### Task goal
Where the string "grey" occurs in a line of the entries below, copy that line.

### The data

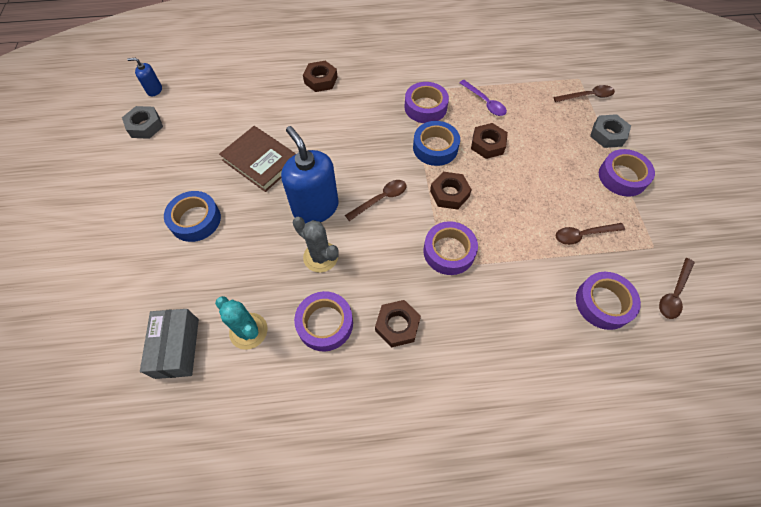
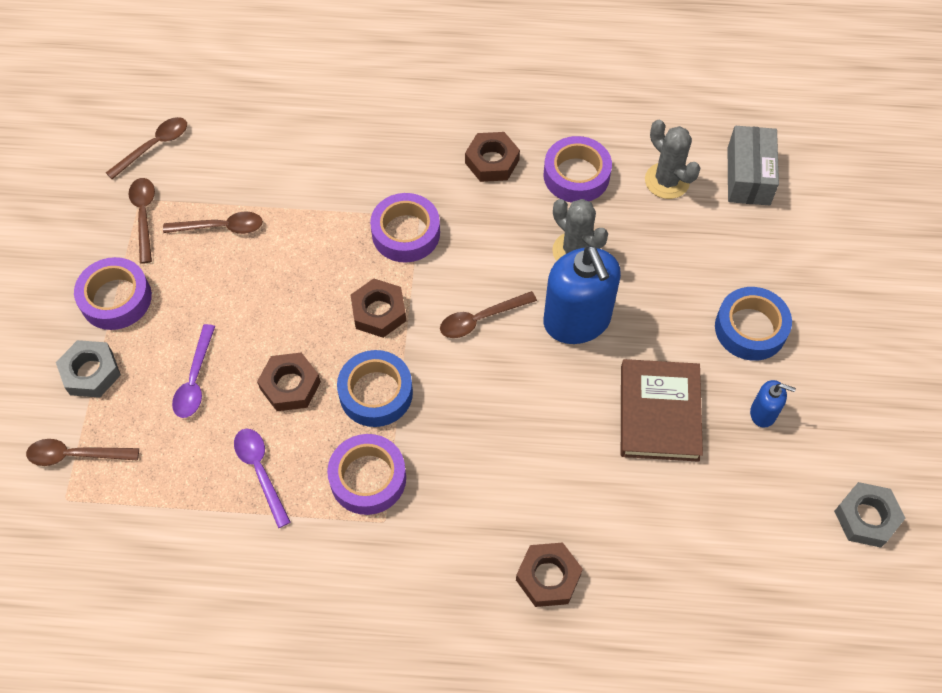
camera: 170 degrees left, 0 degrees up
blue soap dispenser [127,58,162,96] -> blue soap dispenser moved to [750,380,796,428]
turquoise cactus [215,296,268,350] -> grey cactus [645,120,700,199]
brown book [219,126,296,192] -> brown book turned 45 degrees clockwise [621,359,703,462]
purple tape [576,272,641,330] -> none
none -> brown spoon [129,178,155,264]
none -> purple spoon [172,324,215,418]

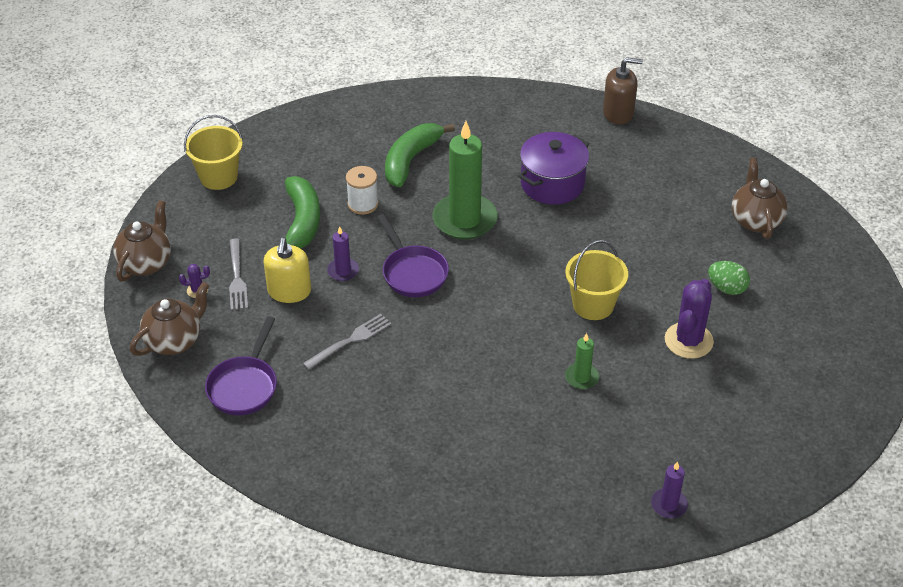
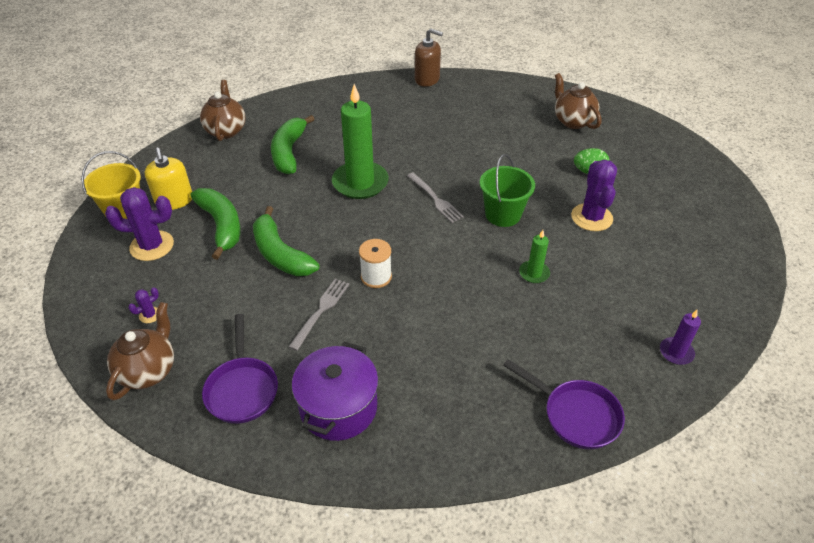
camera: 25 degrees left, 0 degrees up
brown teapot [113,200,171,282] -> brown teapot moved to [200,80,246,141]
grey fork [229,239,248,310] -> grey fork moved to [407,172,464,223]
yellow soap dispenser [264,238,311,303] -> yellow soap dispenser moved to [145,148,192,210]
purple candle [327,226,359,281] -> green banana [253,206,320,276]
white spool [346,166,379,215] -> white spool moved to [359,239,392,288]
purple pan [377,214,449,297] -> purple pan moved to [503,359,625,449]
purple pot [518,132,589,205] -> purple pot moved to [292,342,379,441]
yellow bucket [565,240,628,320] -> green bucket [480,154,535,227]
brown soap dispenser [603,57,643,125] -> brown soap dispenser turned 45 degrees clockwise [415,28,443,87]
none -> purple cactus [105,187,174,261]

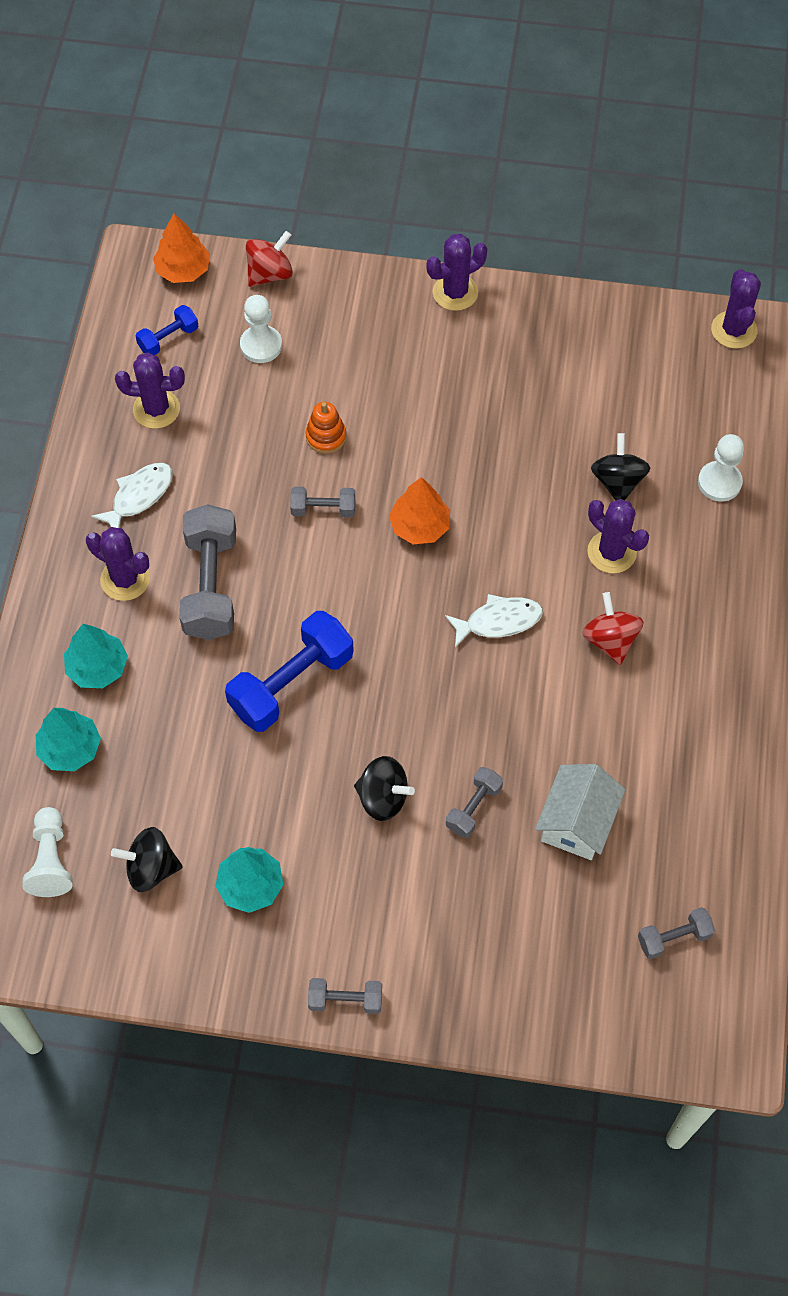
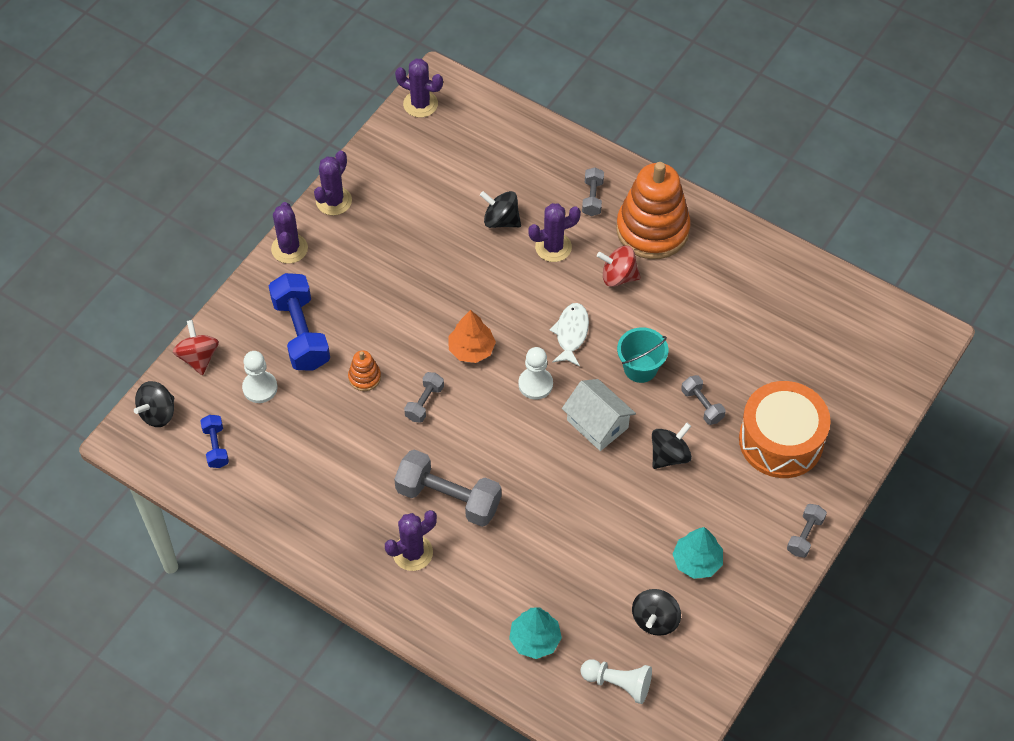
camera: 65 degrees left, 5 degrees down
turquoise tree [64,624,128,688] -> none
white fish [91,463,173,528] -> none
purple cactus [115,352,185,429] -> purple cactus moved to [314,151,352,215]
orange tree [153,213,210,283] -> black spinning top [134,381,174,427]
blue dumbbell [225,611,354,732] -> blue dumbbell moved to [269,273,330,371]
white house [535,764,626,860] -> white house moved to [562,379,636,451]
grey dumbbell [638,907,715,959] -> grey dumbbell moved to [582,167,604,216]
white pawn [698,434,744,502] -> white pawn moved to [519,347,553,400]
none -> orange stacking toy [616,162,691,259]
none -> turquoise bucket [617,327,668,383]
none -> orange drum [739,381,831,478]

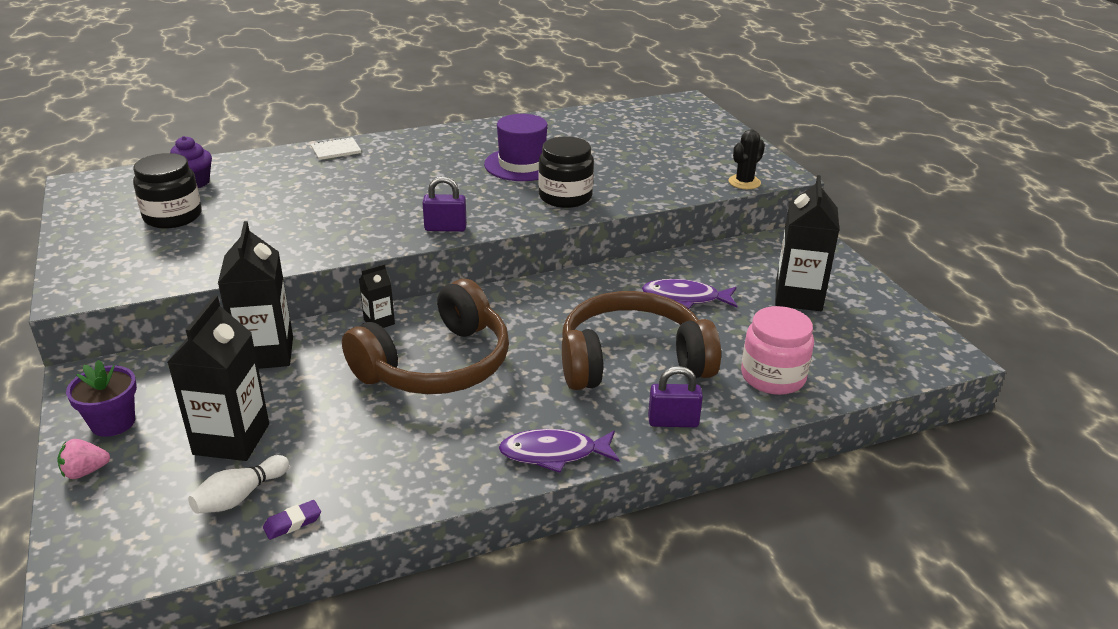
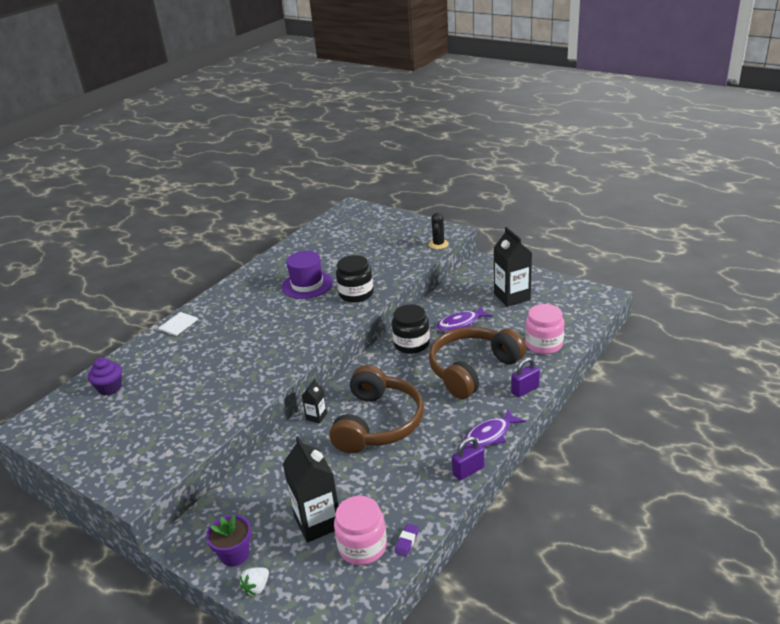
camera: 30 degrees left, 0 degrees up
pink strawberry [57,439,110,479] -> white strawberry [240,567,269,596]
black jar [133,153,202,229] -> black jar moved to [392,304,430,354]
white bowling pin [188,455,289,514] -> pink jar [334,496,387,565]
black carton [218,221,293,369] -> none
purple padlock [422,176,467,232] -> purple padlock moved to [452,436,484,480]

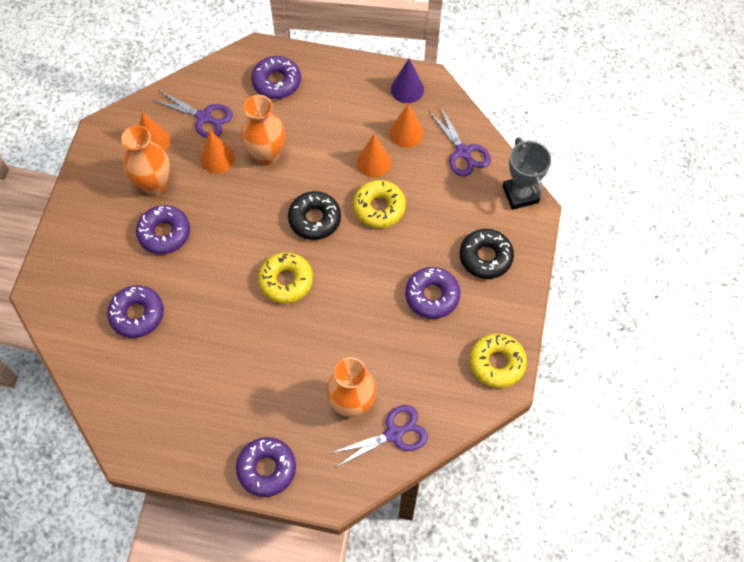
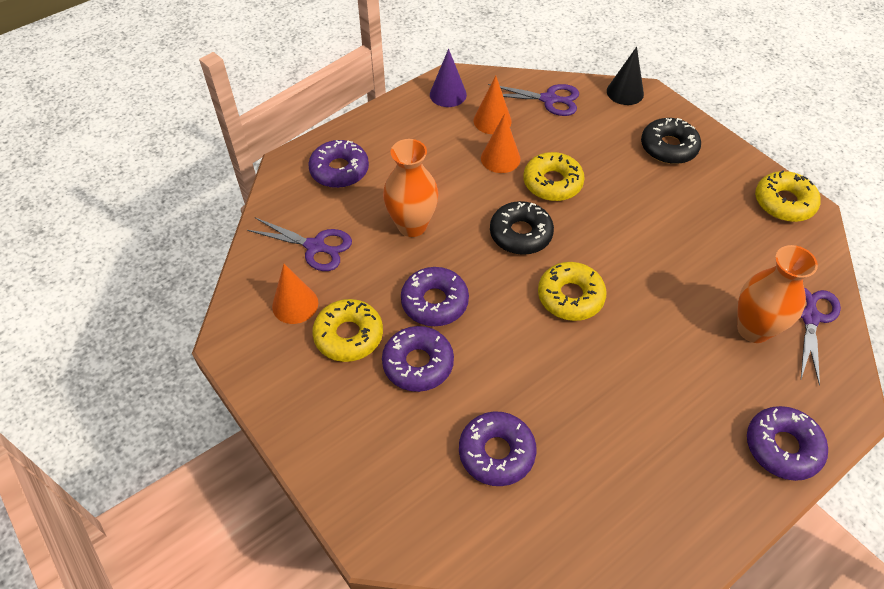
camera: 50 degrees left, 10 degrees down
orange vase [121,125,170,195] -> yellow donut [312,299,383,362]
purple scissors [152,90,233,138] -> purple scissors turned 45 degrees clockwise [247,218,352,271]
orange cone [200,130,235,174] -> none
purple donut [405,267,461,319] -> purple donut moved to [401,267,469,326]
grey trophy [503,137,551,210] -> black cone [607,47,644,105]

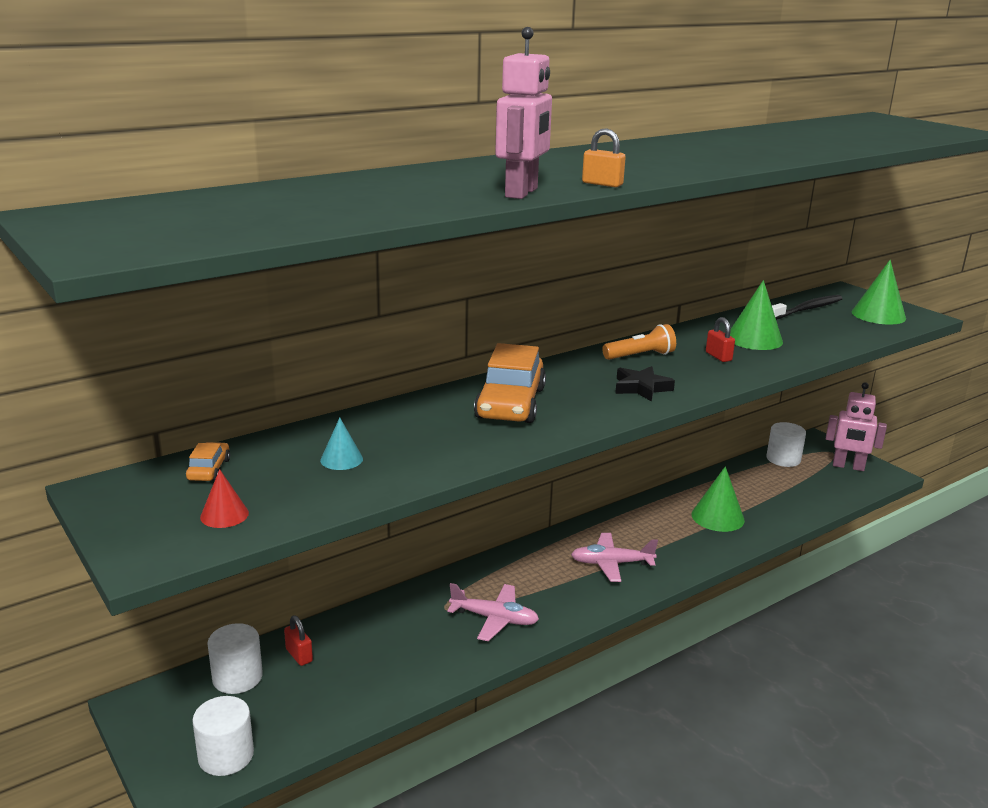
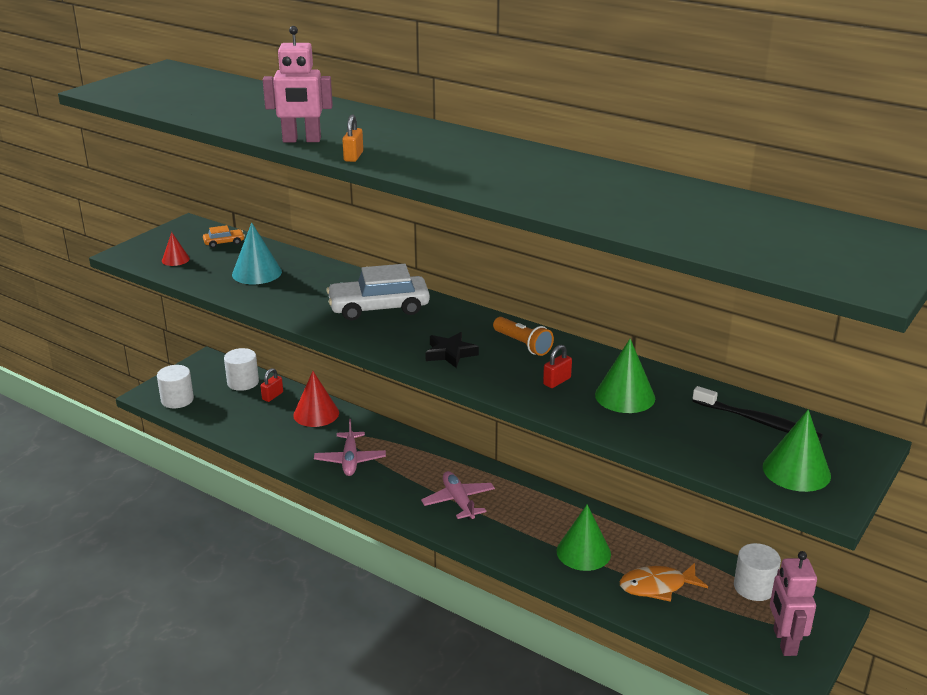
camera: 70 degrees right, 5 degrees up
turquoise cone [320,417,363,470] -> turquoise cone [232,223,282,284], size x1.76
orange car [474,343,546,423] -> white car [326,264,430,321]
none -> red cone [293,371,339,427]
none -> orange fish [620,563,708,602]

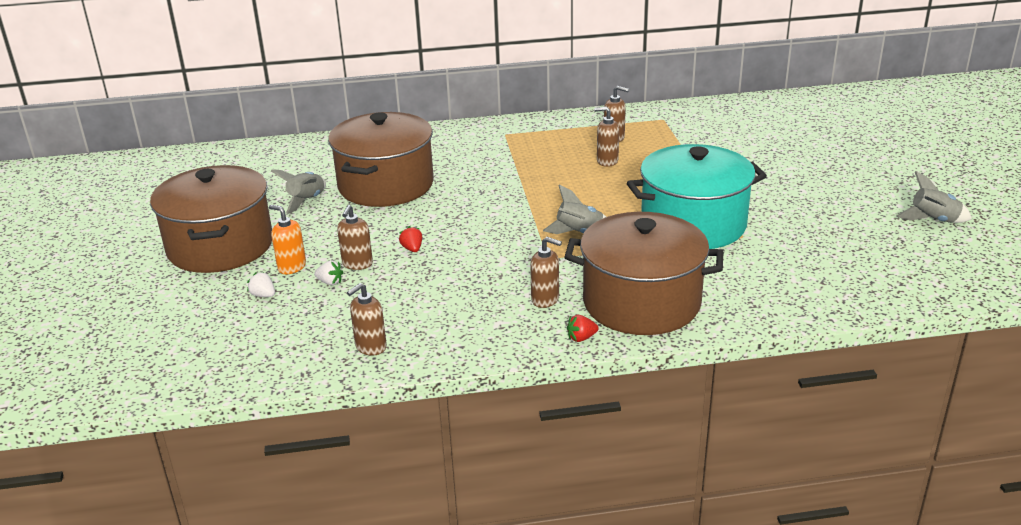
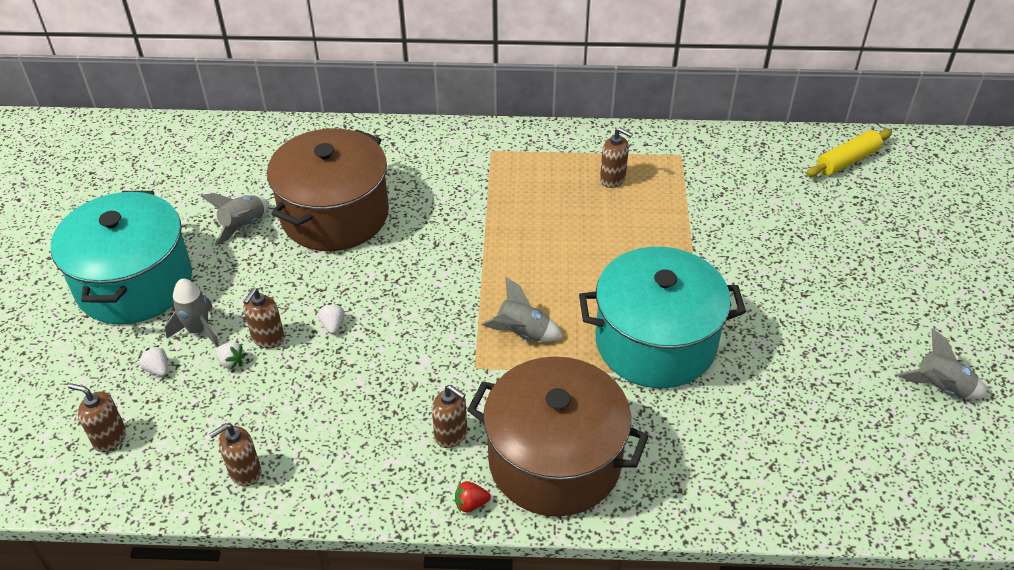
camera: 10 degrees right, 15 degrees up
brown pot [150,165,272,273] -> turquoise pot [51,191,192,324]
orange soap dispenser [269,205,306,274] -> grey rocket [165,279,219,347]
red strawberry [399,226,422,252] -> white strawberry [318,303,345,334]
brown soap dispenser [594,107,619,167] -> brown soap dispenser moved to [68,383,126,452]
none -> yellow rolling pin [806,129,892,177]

### Problem solution
turquoise cactus [215,296,268,350] -> grey cactus [645,120,700,199]
grey fork [229,239,248,310] -> grey fork moved to [407,172,464,223]
grey dumbbell [638,907,715,959] -> grey dumbbell moved to [582,167,604,216]
grey trophy [503,137,551,210] -> black cone [607,47,644,105]
orange soap dispenser [269,205,306,274] -> grey rocket [165,279,219,347]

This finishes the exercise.